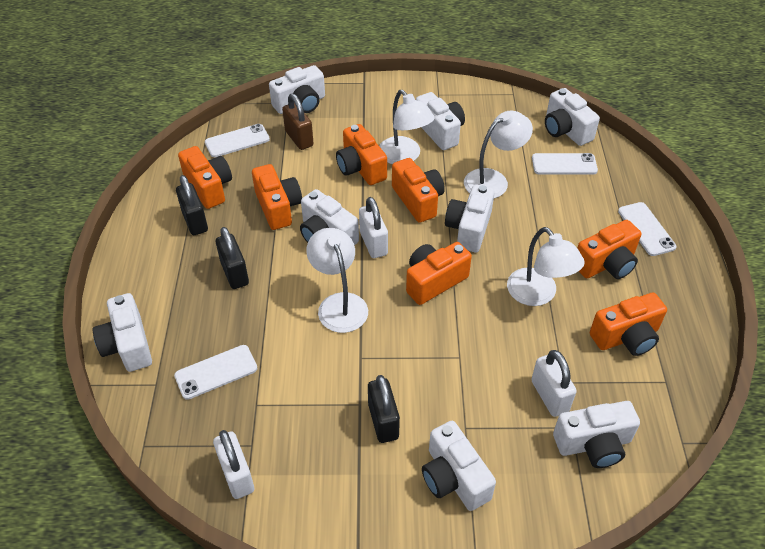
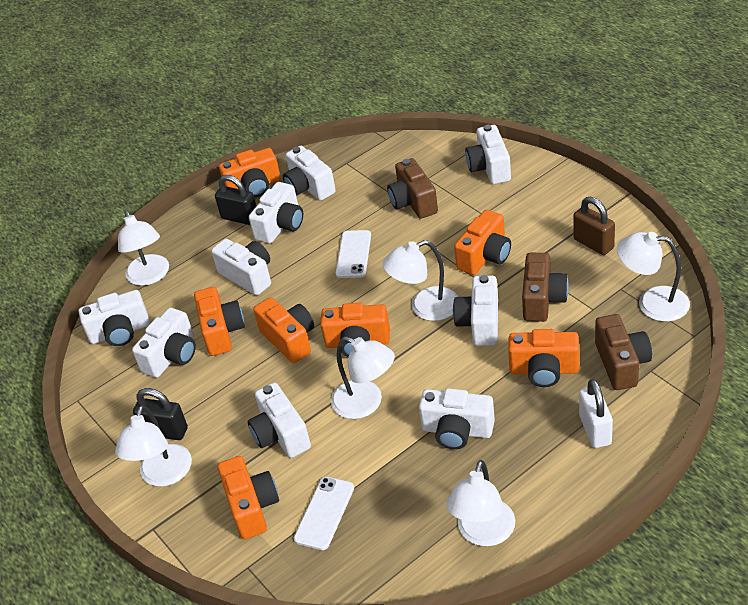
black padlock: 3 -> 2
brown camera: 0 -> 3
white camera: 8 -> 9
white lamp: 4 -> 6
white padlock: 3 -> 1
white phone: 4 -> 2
....
Assigned task: Give back the whole listing exactly as it stands. No pictures belong in the copy.

Your response:
black padlock: 3 -> 2
brown camera: 0 -> 3
white camera: 8 -> 9
white lamp: 4 -> 6
white padlock: 3 -> 1
white phone: 4 -> 2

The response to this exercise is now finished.